* _Problem to work on_
Using the records underneath, tally the lines where the word "right" appears and please give only the count.

* _Dataset excerpts_
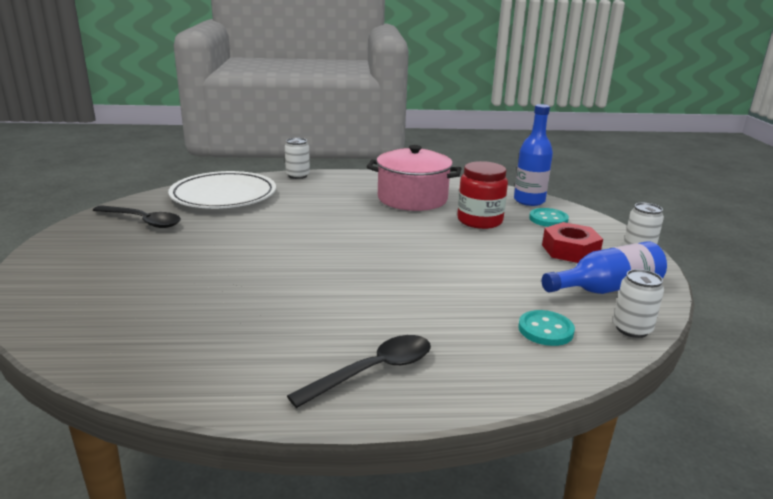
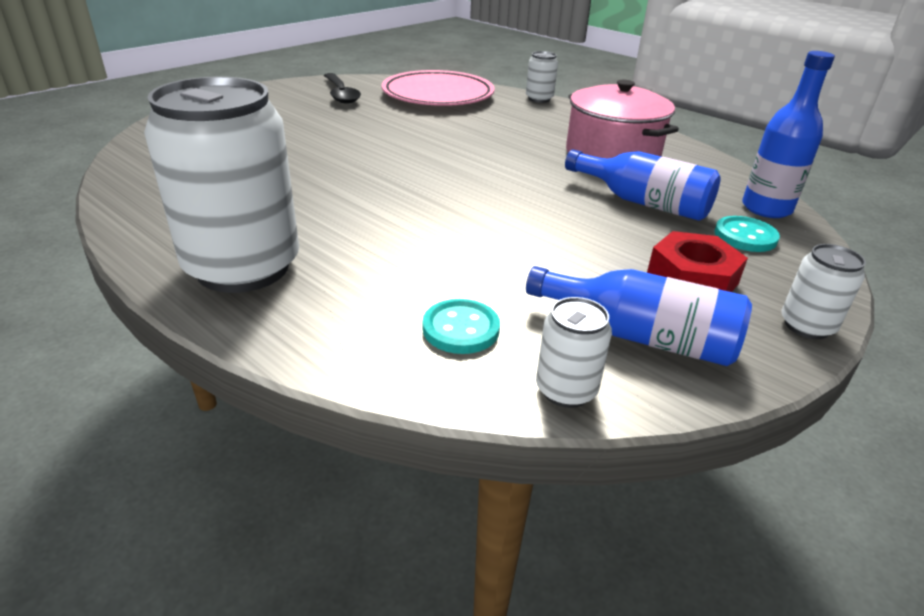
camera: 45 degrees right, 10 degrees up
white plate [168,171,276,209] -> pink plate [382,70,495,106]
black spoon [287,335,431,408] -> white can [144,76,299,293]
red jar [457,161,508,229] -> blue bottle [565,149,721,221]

==

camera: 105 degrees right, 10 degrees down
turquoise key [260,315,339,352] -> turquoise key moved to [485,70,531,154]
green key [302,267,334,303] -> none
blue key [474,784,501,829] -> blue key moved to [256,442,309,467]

---

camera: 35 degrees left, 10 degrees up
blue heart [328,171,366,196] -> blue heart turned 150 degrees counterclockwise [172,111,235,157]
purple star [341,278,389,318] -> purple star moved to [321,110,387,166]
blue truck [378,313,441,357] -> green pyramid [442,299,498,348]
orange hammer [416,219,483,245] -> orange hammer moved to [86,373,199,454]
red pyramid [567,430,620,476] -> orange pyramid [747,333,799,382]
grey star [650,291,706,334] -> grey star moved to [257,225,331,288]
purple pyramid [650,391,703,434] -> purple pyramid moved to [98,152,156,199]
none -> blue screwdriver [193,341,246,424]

* _Result for this task_
2